[Scene images with change listings]
*** Block opens ***

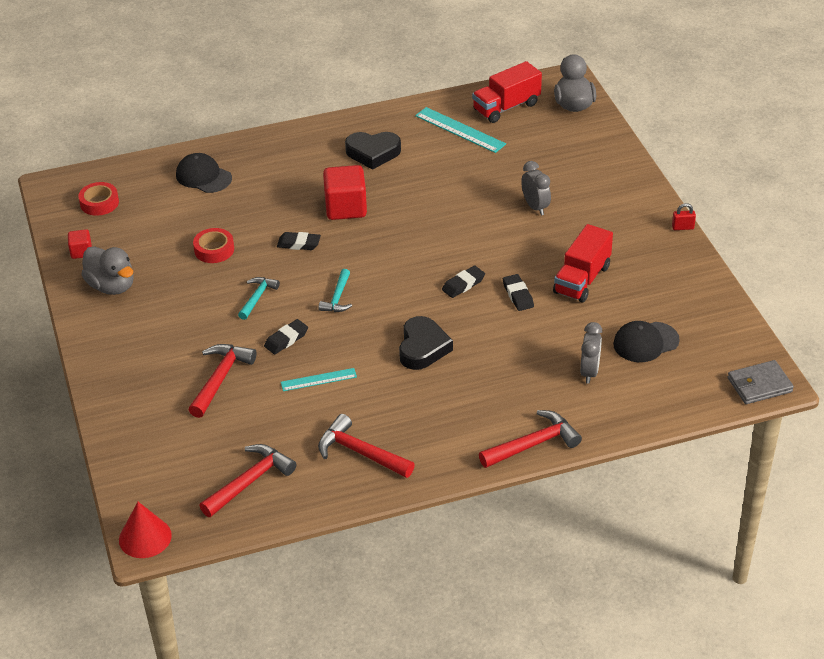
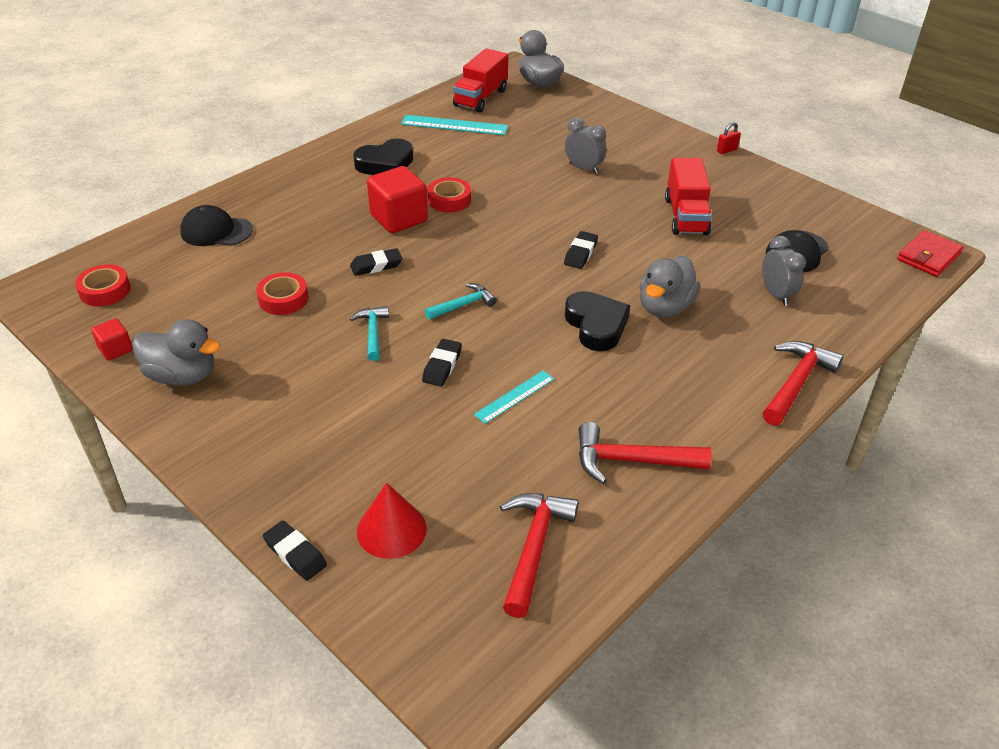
camera: 30 degrees left, 0 degrees up
(145, 537) = (457, 685): red cone -> red cone (391, 530)
(220, 379) = (399, 436): red hammer -> none
(337, 298) = (463, 305): turquoise hammer -> turquoise hammer turned 105 degrees counterclockwise
(398, 203) = (449, 200): none -> red tape
(489, 351) = (665, 307): none -> grey duck
(518, 295) = (641, 247): black eraser -> black eraser (295, 554)
(759, 385) = (928, 257): grey wallet -> red wallet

*** Block closes ***

- [GOAL OF THE EXERCISE] Gather all lines of the records that include the word "grey".

- [PROBLEM SOLUTION]
(489, 351) = (665, 307): none -> grey duck
(759, 385) = (928, 257): grey wallet -> red wallet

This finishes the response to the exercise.